> _WORK INSTRUCTIONS_
Extract every row below that contains the string "closed", with case counting.

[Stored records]
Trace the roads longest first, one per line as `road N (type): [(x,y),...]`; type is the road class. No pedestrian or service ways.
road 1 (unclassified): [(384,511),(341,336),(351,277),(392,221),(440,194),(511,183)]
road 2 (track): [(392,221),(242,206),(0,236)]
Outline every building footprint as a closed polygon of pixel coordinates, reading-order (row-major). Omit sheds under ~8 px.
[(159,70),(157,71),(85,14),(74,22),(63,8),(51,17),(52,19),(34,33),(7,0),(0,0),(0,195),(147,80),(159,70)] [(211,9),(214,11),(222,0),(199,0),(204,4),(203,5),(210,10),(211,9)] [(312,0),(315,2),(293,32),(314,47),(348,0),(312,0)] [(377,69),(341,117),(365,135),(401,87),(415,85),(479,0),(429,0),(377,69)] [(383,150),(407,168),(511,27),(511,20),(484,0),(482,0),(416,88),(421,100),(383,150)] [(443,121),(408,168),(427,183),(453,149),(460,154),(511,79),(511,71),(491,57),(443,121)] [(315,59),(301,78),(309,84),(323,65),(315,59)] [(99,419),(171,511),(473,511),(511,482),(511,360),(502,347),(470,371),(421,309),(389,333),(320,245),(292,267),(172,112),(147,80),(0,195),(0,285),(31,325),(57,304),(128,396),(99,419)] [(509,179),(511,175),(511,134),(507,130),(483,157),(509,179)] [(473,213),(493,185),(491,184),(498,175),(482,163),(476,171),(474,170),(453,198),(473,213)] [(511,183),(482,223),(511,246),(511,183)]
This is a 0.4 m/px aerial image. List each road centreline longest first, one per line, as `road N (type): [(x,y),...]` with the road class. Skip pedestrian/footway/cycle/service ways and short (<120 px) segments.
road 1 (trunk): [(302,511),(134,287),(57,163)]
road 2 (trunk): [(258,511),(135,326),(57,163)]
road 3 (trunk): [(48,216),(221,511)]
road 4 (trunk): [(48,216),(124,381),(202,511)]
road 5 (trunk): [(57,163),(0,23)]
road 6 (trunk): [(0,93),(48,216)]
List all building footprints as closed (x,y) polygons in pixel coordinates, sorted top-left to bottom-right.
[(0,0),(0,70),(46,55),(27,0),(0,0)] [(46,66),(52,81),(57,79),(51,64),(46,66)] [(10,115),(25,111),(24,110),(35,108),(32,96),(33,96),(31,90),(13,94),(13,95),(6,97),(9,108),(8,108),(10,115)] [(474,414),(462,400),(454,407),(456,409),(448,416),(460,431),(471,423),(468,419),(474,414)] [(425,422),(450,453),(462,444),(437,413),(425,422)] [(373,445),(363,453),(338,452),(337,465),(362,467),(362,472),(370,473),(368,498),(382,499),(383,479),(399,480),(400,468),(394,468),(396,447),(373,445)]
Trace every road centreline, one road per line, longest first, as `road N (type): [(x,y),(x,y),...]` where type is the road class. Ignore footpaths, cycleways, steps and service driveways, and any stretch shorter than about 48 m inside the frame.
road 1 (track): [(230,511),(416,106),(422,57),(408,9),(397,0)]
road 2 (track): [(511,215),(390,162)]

> _TASK ANSWER_
Outline every building footprint as a closed polygon of pixel coordinates, reading-order (row-major). Omit sheds under ~8 px.
List all building footprints as closed (x,y) polygons in pixel coordinates, sorted top-left to bottom-right.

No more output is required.